◆ **WHAT THE TASK REQUIRES**
The copy you give must match the records exactly, except that it holds no images.

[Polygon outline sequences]

····················

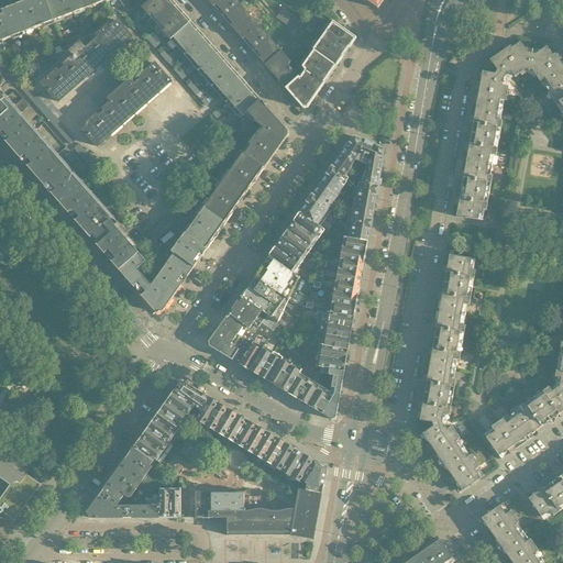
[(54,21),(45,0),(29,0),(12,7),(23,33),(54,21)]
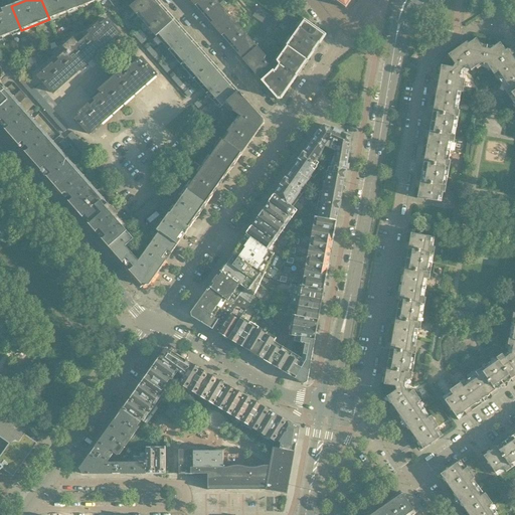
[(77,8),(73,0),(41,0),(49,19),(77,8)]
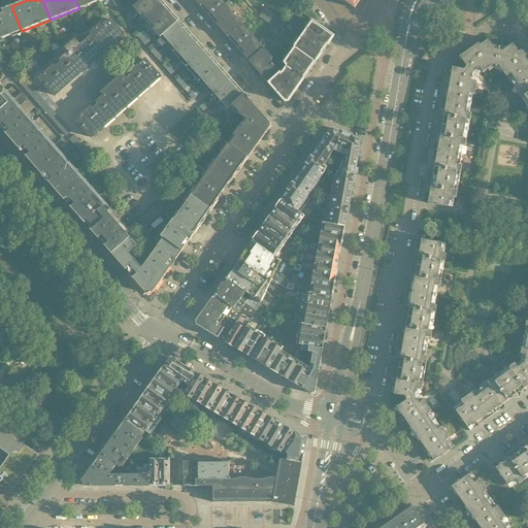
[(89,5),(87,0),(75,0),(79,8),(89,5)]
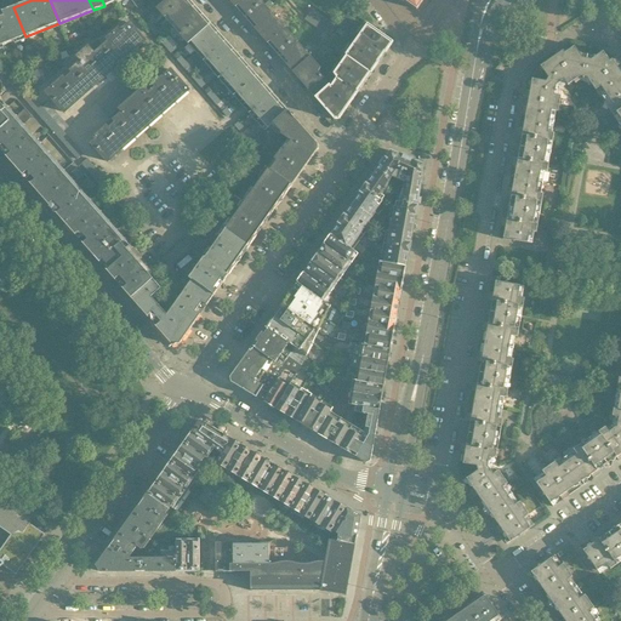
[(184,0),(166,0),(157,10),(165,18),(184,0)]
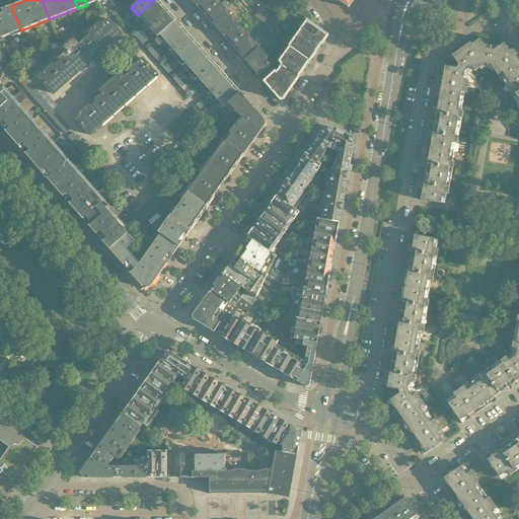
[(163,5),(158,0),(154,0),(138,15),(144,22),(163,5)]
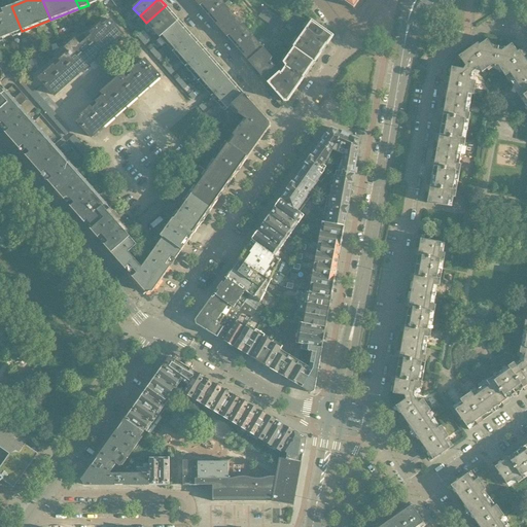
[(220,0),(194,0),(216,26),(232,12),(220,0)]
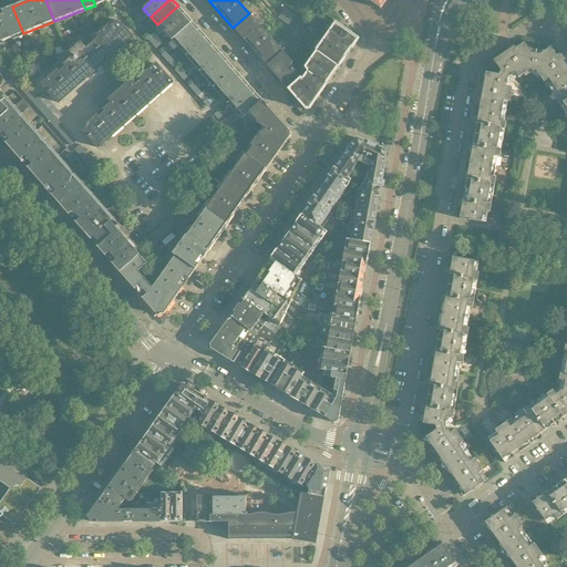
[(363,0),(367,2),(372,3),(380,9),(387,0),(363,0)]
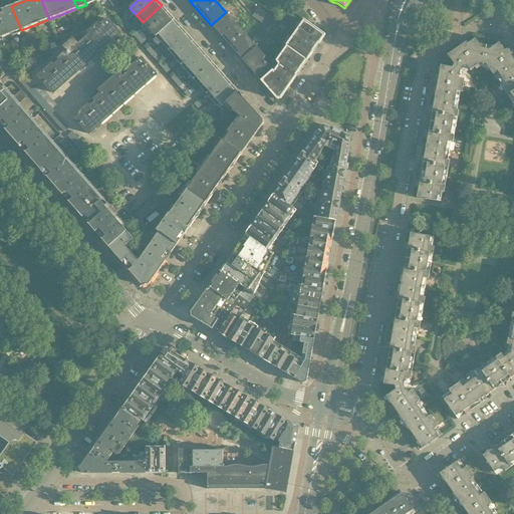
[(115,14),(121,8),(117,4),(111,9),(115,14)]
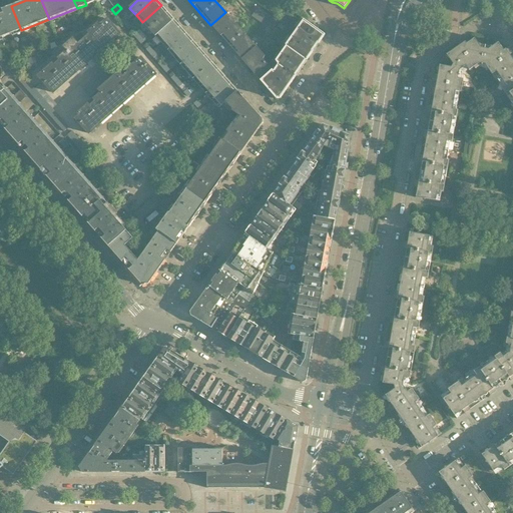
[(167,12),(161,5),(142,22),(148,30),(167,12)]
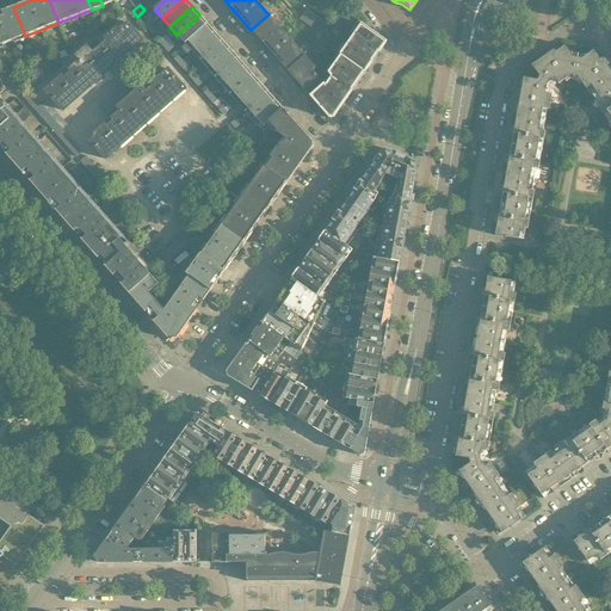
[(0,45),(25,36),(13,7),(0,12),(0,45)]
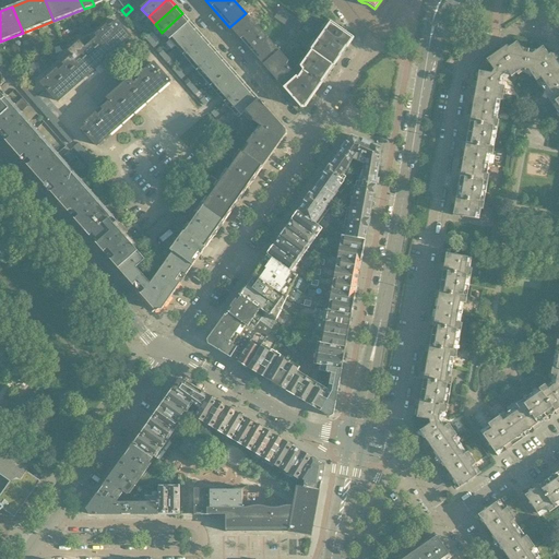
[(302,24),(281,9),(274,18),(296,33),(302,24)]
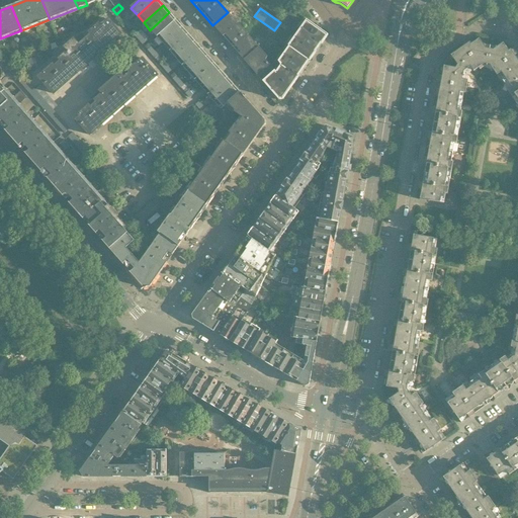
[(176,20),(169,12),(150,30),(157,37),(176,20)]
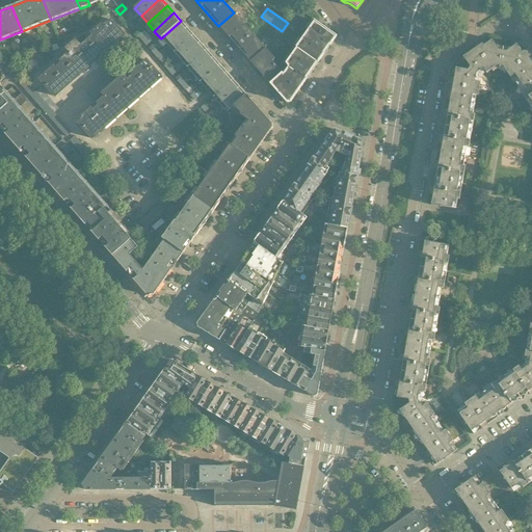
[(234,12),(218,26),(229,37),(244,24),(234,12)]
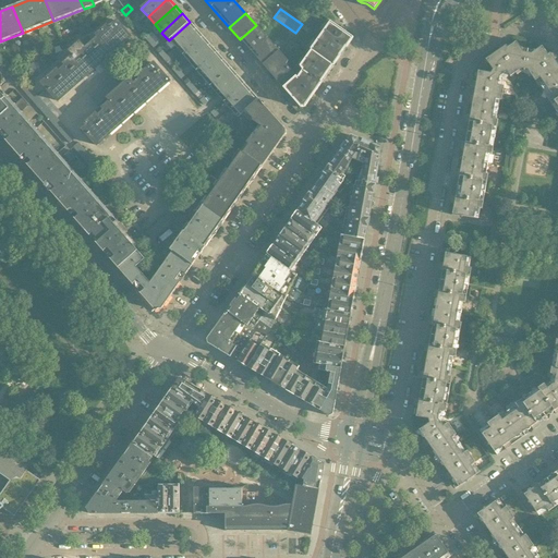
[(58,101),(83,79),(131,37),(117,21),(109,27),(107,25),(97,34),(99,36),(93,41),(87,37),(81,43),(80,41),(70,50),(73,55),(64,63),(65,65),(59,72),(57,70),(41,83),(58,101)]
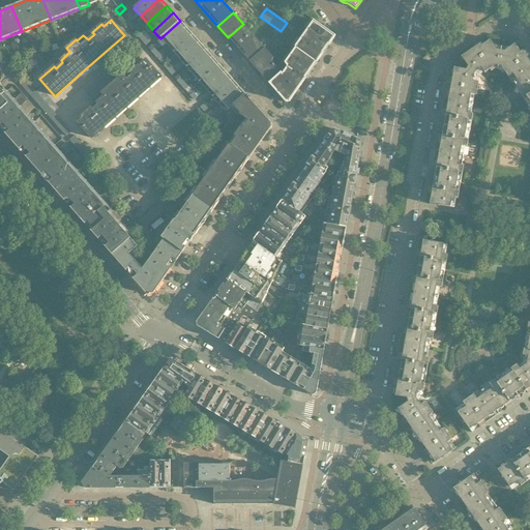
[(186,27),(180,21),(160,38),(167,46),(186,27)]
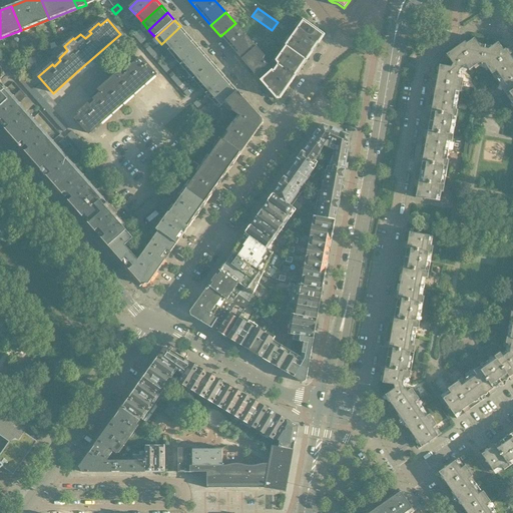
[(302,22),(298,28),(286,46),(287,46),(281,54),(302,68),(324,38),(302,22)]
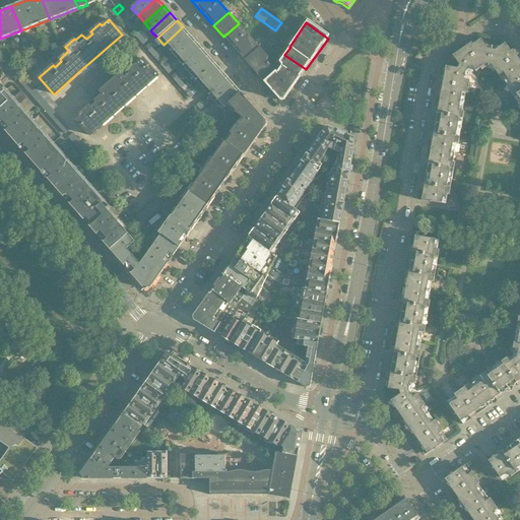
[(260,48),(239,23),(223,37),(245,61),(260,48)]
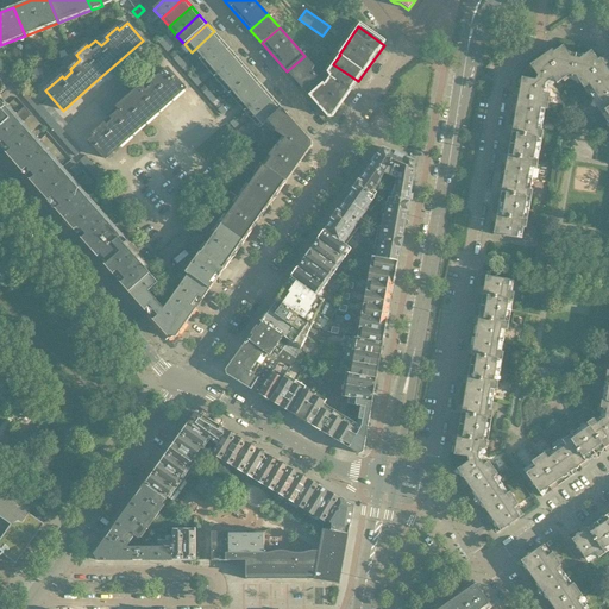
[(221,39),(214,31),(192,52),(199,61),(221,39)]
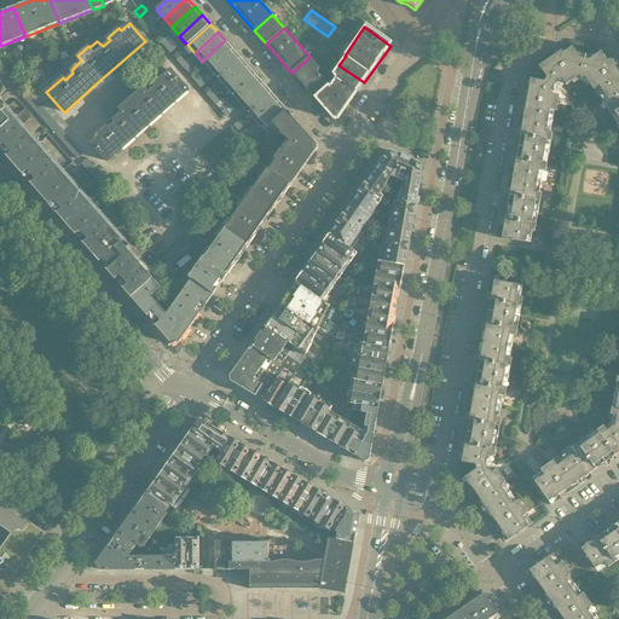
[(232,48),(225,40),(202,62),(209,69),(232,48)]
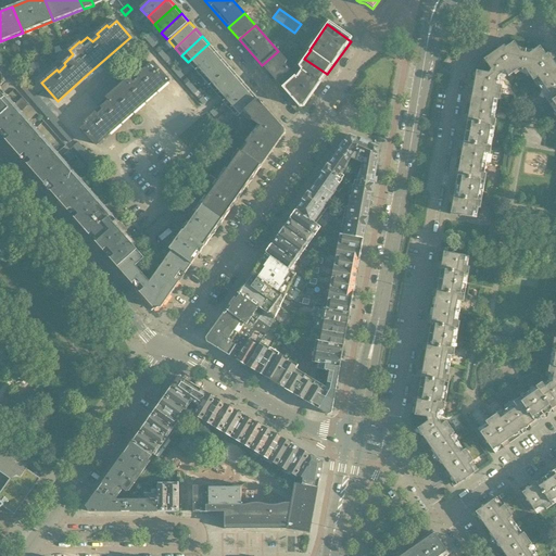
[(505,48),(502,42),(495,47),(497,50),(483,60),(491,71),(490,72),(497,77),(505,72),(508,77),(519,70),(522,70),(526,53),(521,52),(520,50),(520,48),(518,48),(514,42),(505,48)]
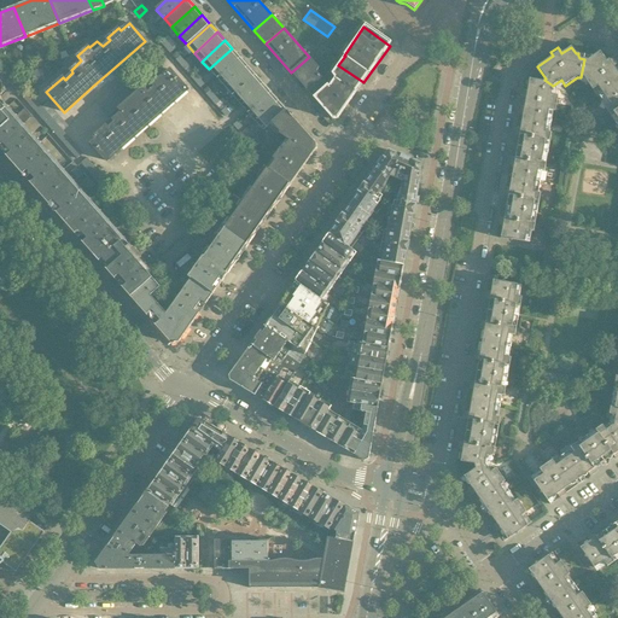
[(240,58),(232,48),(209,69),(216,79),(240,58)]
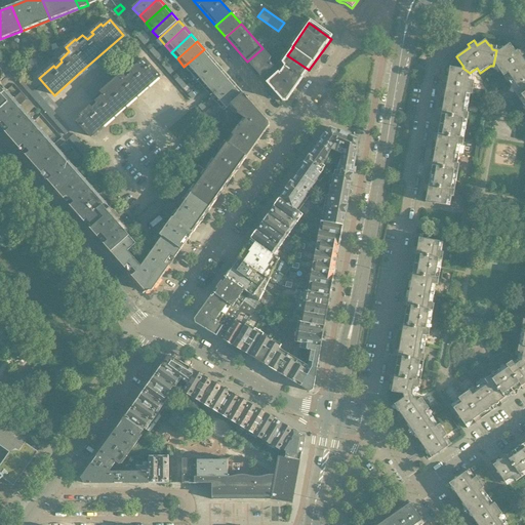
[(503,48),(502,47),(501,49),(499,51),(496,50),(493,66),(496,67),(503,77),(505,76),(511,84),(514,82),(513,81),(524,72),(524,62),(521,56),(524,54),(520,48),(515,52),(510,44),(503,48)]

····················

◆ **RESPONSE BELOW**
[(54,21),(45,0),(29,0),(12,7),(23,33),(54,21)]
[(77,8),(73,0),(41,0),(49,19),(77,8)]
[(89,5),(87,0),(75,0),(79,8),(89,5)]
[(184,0),(166,0),(157,10),(165,18),(184,0)]
[(163,5),(158,0),(154,0),(138,15),(144,22),(163,5)]
[(220,0),(194,0),(216,26),(232,12),(220,0)]
[(363,0),(367,2),(372,3),(380,9),(387,0),(363,0)]
[(115,14),(121,8),(117,4),(111,9),(115,14)]
[(167,12),(161,5),(142,22),(148,30),(167,12)]
[(0,45),(25,36),(13,7),(0,12),(0,45)]
[(302,24),(281,9),(274,18),(296,33),(302,24)]
[(176,20),(169,12),(150,30),(157,37),(176,20)]
[(234,12),(218,26),(229,37),(244,24),(234,12)]
[(58,101),(83,79),(131,37),(117,21),(109,27),(107,25),(97,34),(99,36),(93,41),(87,37),(81,43),(80,41),(70,50),(73,55),(64,63),(65,65),(59,72),(57,70),(41,83),(58,101)]
[(186,27),(180,21),(160,38),(167,46),(186,27)]
[(302,22),(298,28),(286,46),(287,46),(281,54),(302,68),(324,38),(302,22)]
[(260,48),(239,23),(223,37),(245,61),(260,48)]
[(221,39),(214,31),(192,52),(199,61),(221,39)]
[(232,48),(225,40),(202,62),(209,69),(232,48)]
[(505,48),(502,42),(495,47),(497,50),(483,60),(491,71),(490,72),(497,77),(505,72),(508,77),(519,70),(522,70),(526,53),(521,52),(520,50),(520,48),(518,48),(514,42),(505,48)]
[(240,58),(232,48),(209,69),(216,79),(240,58)]
[(503,48),(502,47),(501,49),(499,51),(496,50),(493,66),(496,67),(503,77),(505,76),(511,84),(514,82),(513,81),(524,72),(524,62),(521,56),(524,54),(520,48),(515,52),(510,44),(503,48)]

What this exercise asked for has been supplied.